**Problem to work on:** Throughout the listing below, copy each line containing "shifted".

**Given data:**
┌──
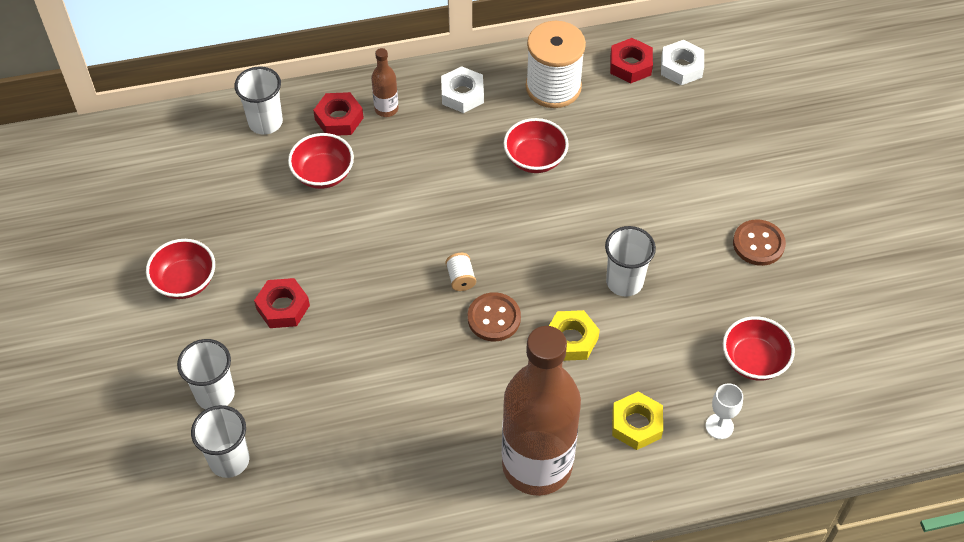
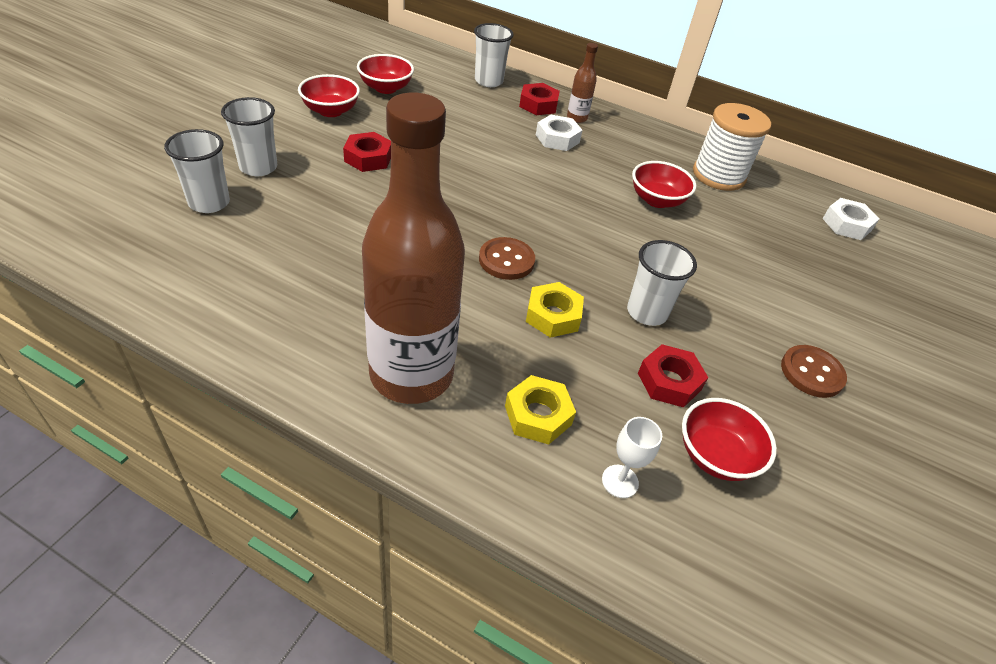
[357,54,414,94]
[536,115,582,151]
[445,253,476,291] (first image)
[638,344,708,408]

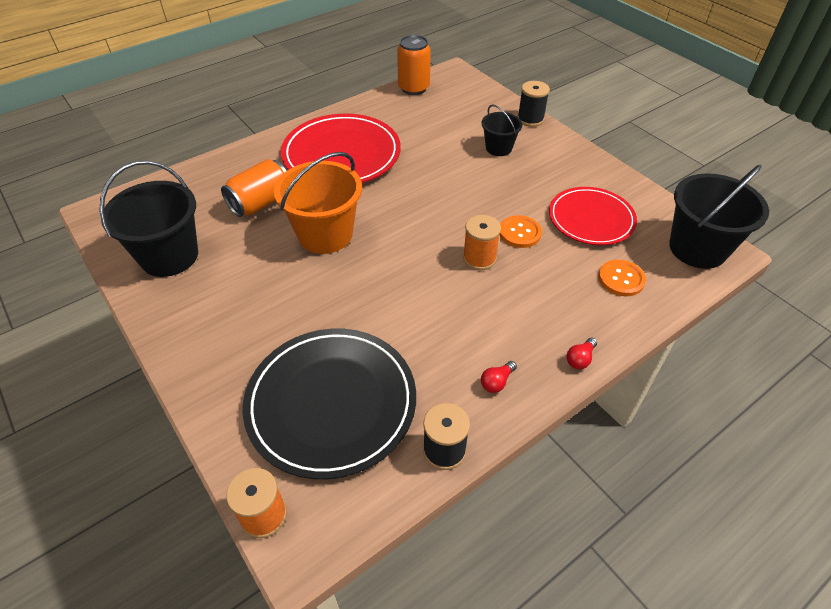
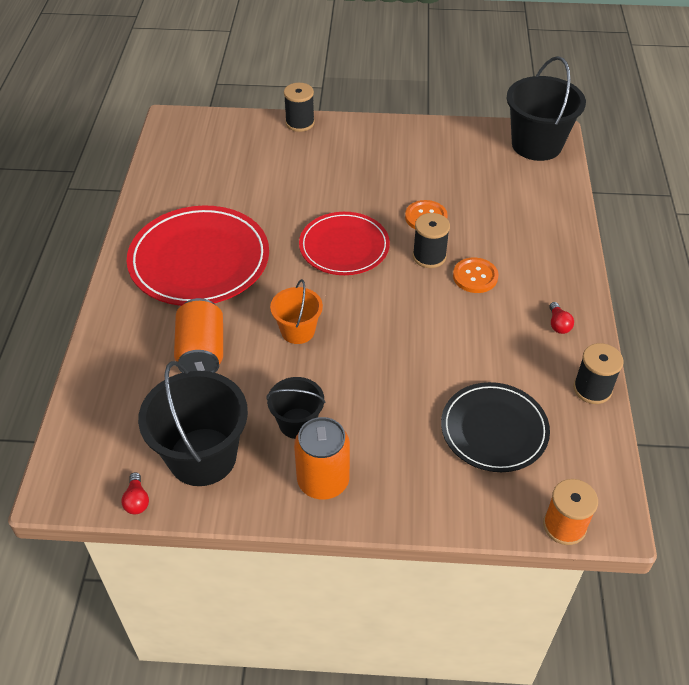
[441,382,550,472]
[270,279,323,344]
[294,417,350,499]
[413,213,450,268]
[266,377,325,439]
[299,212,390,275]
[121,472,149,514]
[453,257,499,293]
└──
┌──
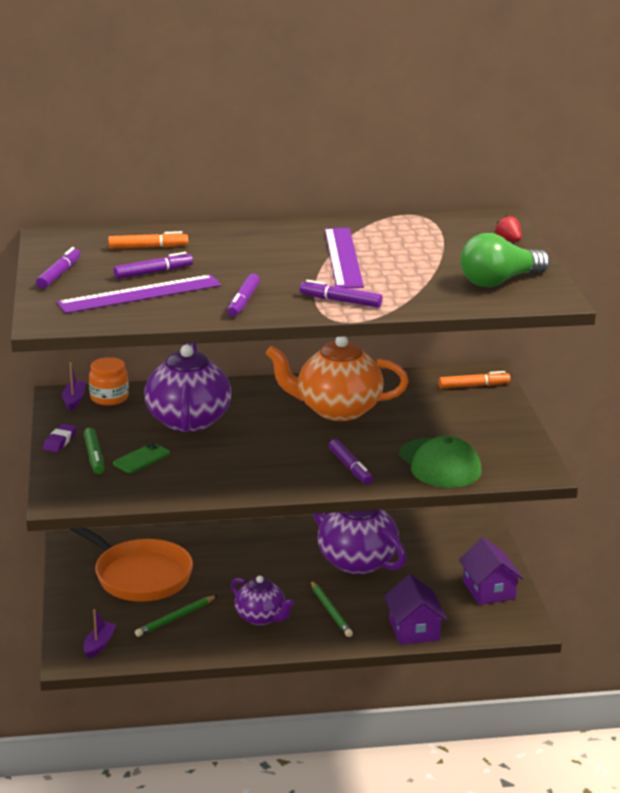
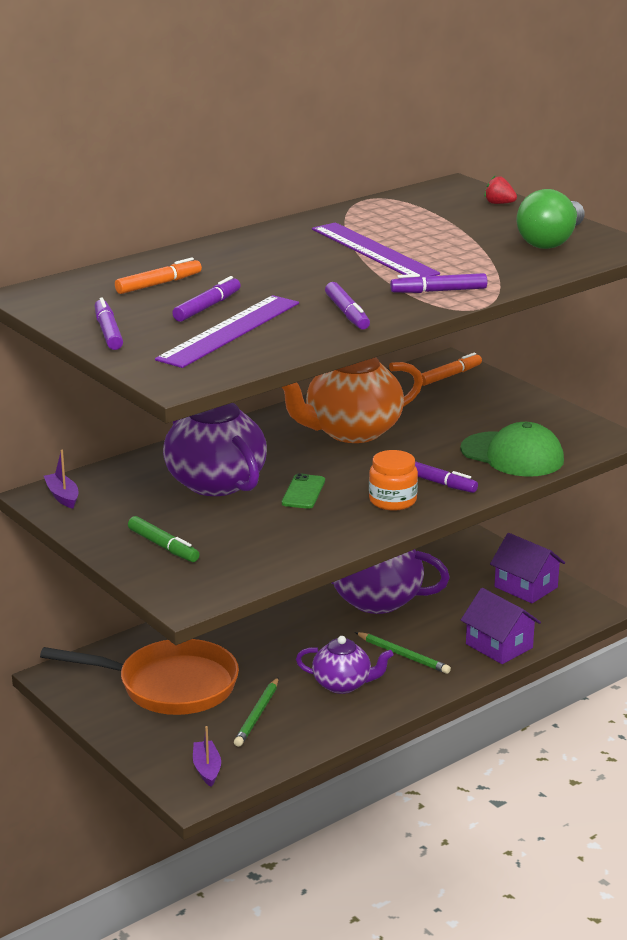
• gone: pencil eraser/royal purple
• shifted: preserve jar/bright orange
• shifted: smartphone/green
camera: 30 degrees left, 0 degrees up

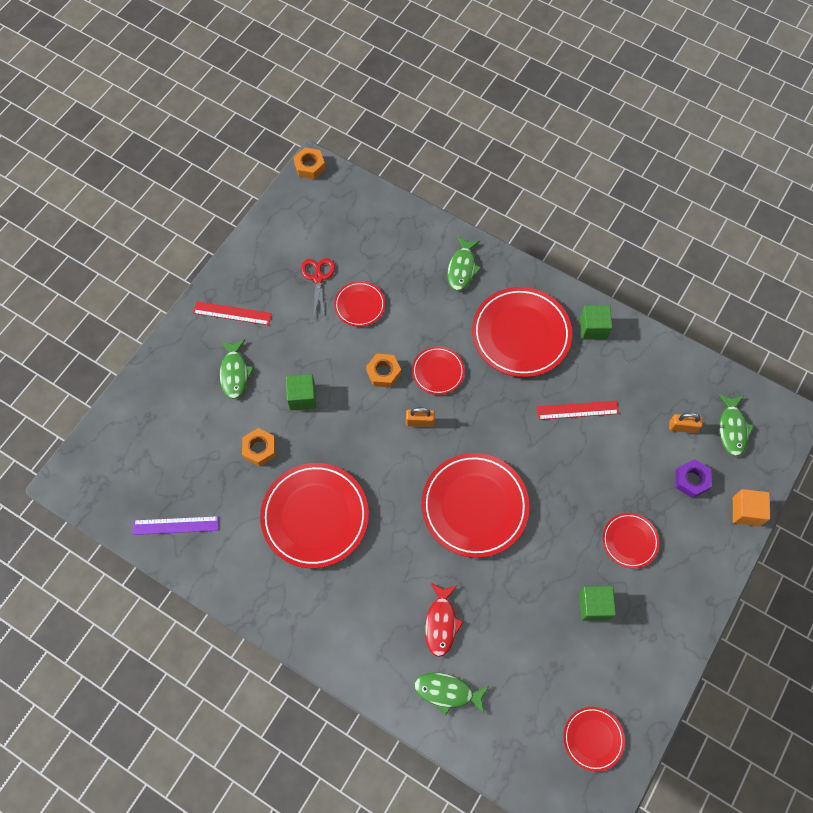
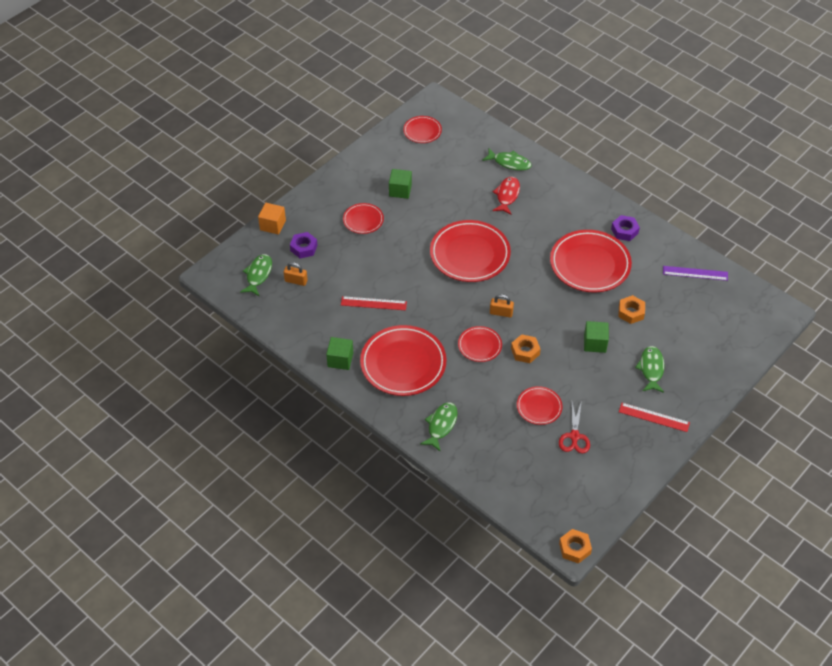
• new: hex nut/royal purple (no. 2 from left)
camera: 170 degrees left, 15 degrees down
└──
**Completed exercise:**
• shifted: preserve jar/bright orange
• shifted: smartphone/green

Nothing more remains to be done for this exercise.